_What you are asked to do_:
Within the data that follows, set down exactly the lines from the one containing "camera_right=-90 camera_up=-5" through the one containing "op=missing; was=purple tree;", both ends included.

(Scene edit records)
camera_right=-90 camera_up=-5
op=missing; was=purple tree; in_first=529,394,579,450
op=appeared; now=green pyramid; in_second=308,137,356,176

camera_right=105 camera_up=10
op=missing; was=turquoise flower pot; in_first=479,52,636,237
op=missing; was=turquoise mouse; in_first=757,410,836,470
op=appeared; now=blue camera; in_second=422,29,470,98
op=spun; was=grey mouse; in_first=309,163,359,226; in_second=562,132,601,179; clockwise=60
* * *
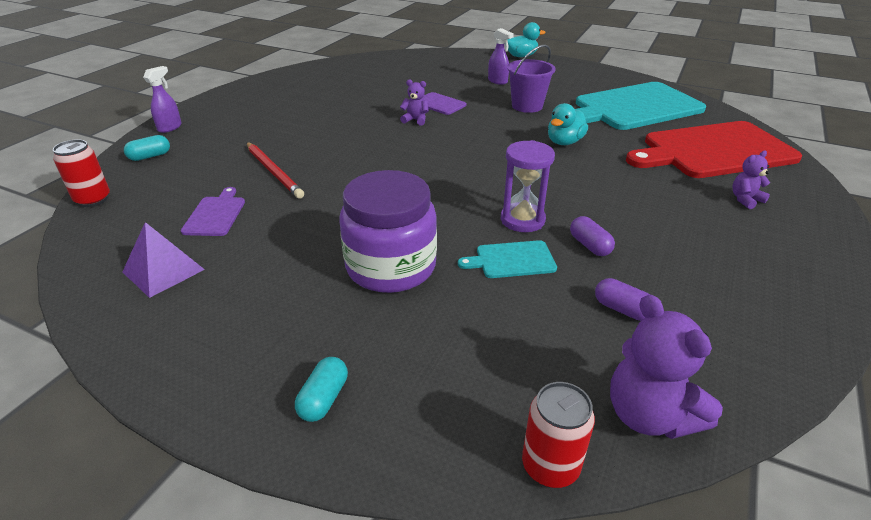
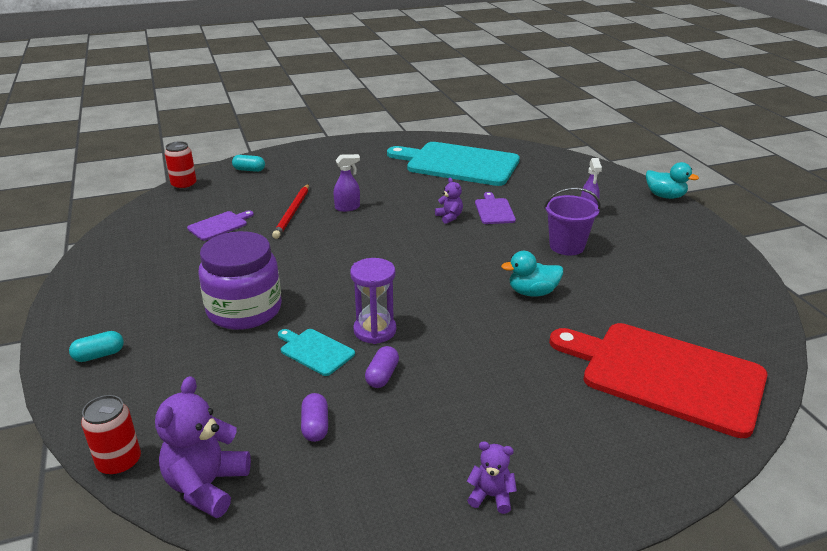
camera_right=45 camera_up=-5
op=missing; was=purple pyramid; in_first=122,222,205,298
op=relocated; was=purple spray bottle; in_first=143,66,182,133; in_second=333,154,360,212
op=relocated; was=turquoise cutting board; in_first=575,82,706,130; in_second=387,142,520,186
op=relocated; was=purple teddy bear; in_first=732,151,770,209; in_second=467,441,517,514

_Problem solution_:
camera_right=-90 camera_up=-5
op=missing; was=purple tree; in_first=529,394,579,450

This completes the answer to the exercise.